* **TASK TO CARRY OUT**
Nothing but the lines below from the one holding "pink plate F2:F3" up to and including the one holding "black slope E2:F3 level 2 top 3" should be copied, exactly and without pictures.

* **INPUT MATERIAL**

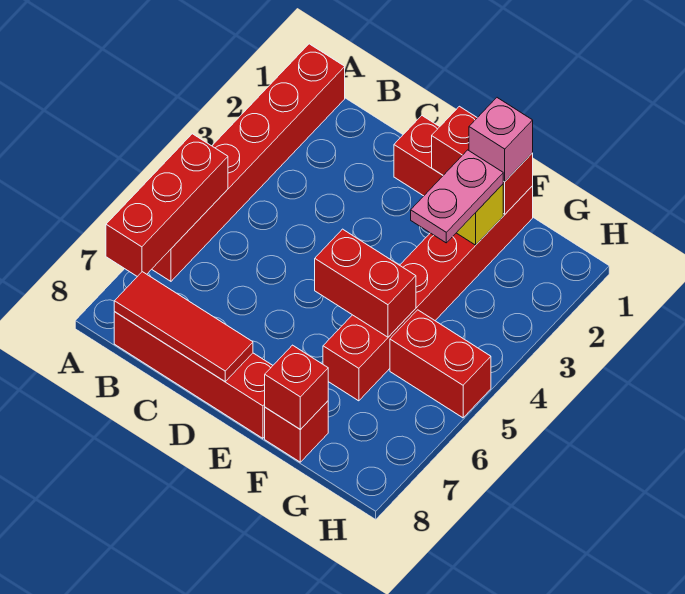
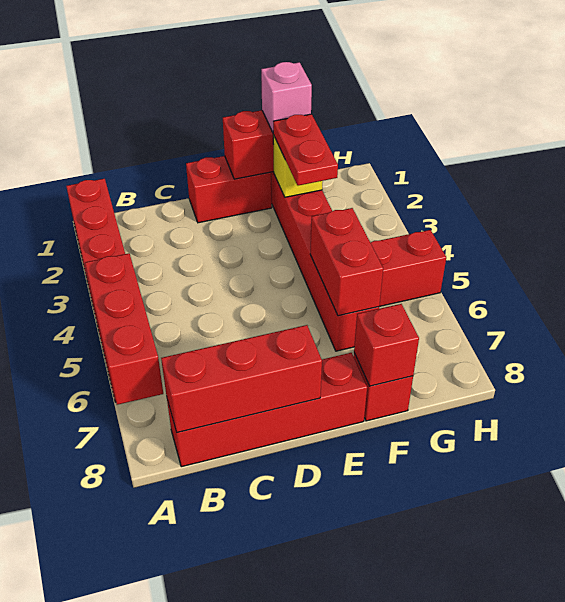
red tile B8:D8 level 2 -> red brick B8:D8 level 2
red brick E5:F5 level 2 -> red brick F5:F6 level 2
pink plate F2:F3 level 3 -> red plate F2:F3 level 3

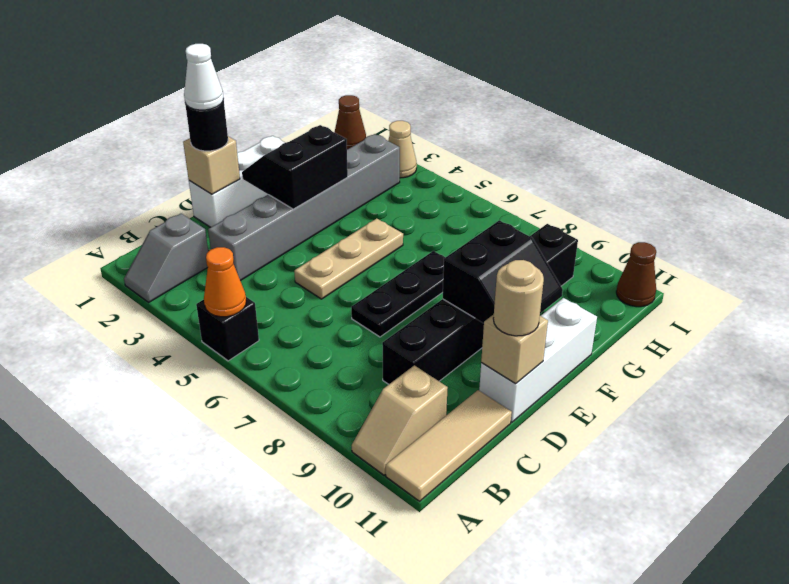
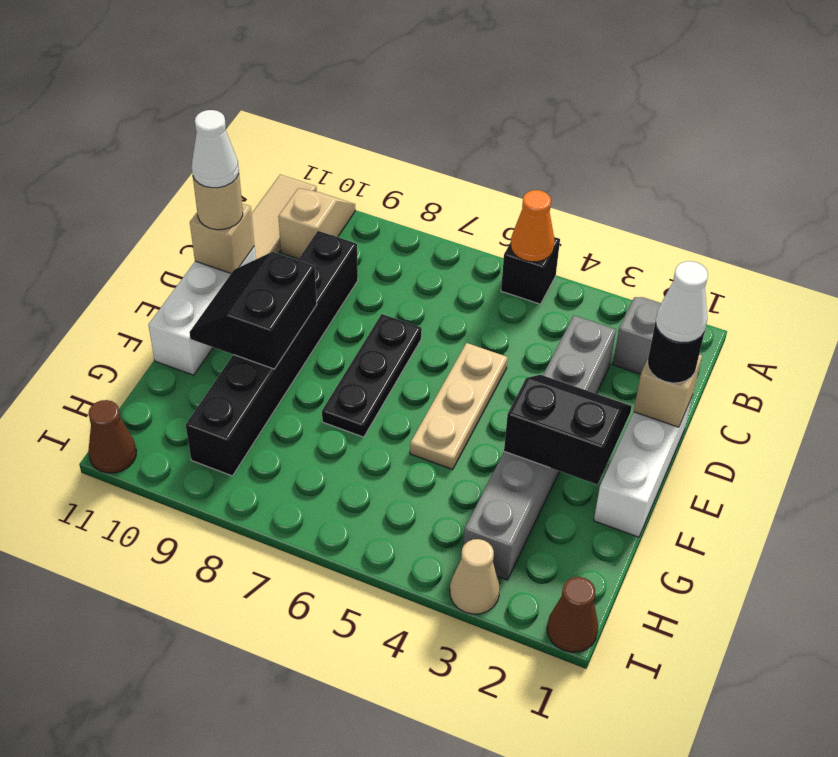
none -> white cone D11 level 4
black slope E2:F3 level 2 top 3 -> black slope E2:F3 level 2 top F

--

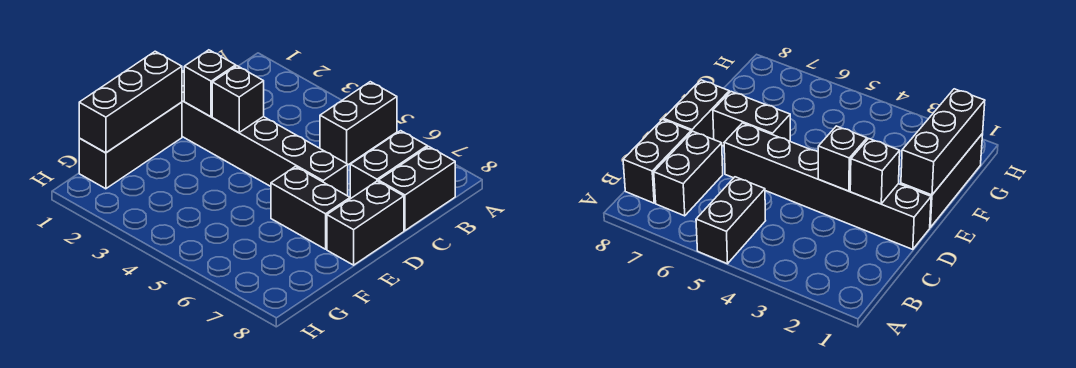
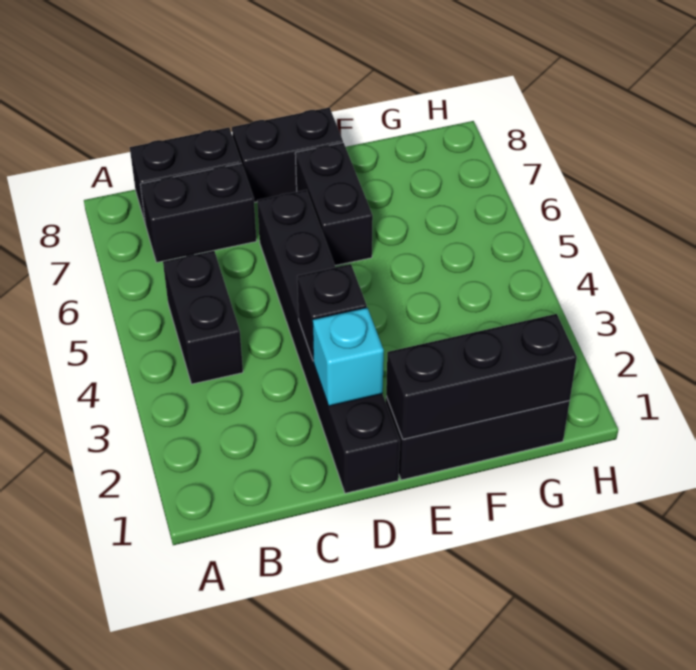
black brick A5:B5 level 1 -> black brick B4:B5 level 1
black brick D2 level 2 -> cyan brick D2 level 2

* **OUTPUT FOR THIS EXERCISE**
pink plate F2:F3 level 3 -> red plate F2:F3 level 3

none -> white cone D11 level 4
black slope E2:F3 level 2 top 3 -> black slope E2:F3 level 2 top F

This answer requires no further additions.